**WHAT TO PRODUCE**
In the material below, find the line with "lime 1x3 plate [321,256,393,384]" and the line with "red 1x4 brick", then output those two lines and every line between them, exactly.

**EXTRACTED MATERIAL**
..........

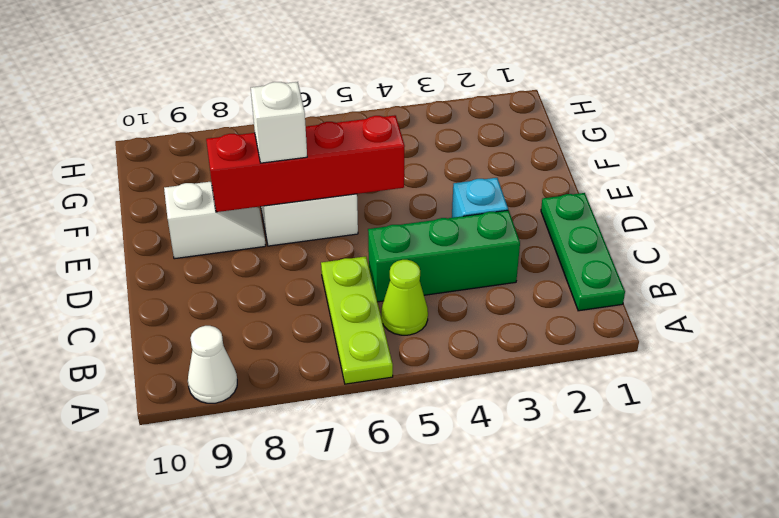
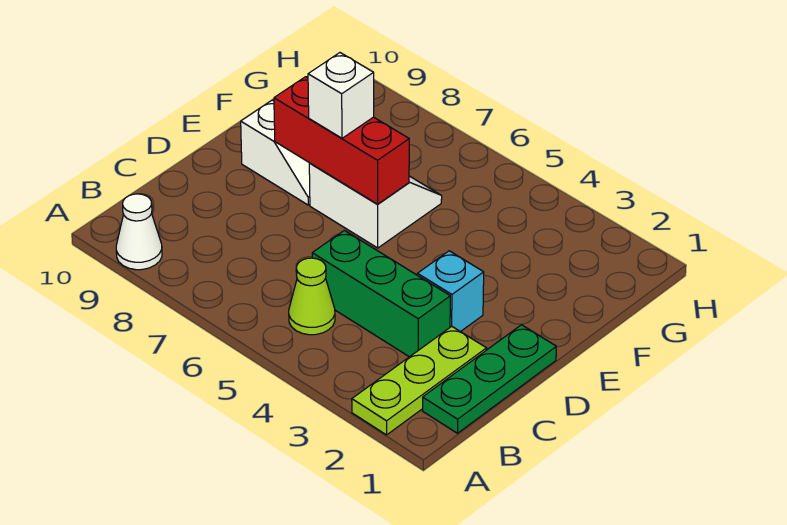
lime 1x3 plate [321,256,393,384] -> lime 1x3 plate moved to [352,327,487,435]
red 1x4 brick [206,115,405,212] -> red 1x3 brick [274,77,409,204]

..........

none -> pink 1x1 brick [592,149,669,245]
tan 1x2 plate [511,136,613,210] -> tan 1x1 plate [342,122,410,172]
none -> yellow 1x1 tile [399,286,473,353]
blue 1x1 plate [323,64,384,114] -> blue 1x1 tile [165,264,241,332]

..........

**REPLY TO THE EXERCISE**
lime 1x3 plate [321,256,393,384] -> lime 1x3 plate moved to [352,327,487,435]
red 1x4 brick [206,115,405,212] -> red 1x3 brick [274,77,409,204]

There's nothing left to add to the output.